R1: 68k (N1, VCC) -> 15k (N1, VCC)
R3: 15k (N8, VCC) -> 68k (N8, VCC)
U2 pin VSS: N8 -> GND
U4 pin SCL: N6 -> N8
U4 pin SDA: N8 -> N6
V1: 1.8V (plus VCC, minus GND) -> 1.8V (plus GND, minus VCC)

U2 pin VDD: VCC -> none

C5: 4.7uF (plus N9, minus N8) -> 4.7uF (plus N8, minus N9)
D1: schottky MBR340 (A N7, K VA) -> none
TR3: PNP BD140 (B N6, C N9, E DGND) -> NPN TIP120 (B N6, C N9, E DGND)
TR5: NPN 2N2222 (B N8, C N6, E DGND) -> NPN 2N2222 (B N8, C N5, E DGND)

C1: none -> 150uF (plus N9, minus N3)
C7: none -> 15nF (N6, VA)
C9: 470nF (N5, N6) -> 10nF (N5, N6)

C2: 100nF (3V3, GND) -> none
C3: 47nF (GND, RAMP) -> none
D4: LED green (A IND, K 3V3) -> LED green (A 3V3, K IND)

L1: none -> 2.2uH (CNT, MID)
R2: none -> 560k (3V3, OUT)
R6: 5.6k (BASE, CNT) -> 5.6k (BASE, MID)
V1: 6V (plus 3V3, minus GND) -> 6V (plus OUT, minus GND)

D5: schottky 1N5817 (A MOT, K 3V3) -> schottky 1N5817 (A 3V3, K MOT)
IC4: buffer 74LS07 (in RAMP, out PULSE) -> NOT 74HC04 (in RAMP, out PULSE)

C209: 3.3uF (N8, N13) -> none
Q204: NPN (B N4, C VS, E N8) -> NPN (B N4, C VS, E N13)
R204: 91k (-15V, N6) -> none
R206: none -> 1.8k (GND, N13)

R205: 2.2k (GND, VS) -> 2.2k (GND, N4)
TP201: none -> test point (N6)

◆ **EXERCISE DIRECTIONS**
Scan the entries above for the line containing "U4 pin SCL: N6 -> N8", and copy it and all lines after it exactly, down to and including the line containing "V1: 6V (plus".

◆ **RESPONSE**
U4 pin SCL: N6 -> N8
U4 pin SDA: N8 -> N6
V1: 1.8V (plus VCC, minus GND) -> 1.8V (plus GND, minus VCC)

U2 pin VDD: VCC -> none

C5: 4.7uF (plus N9, minus N8) -> 4.7uF (plus N8, minus N9)
D1: schottky MBR340 (A N7, K VA) -> none
TR3: PNP BD140 (B N6, C N9, E DGND) -> NPN TIP120 (B N6, C N9, E DGND)
TR5: NPN 2N2222 (B N8, C N6, E DGND) -> NPN 2N2222 (B N8, C N5, E DGND)

C1: none -> 150uF (plus N9, minus N3)
C7: none -> 15nF (N6, VA)
C9: 470nF (N5, N6) -> 10nF (N5, N6)

C2: 100nF (3V3, GND) -> none
C3: 47nF (GND, RAMP) -> none
D4: LED green (A IND, K 3V3) -> LED green (A 3V3, K IND)

L1: none -> 2.2uH (CNT, MID)
R2: none -> 560k (3V3, OUT)
R6: 5.6k (BASE, CNT) -> 5.6k (BASE, MID)
V1: 6V (plus 3V3, minus GND) -> 6V (plus OUT, minus GND)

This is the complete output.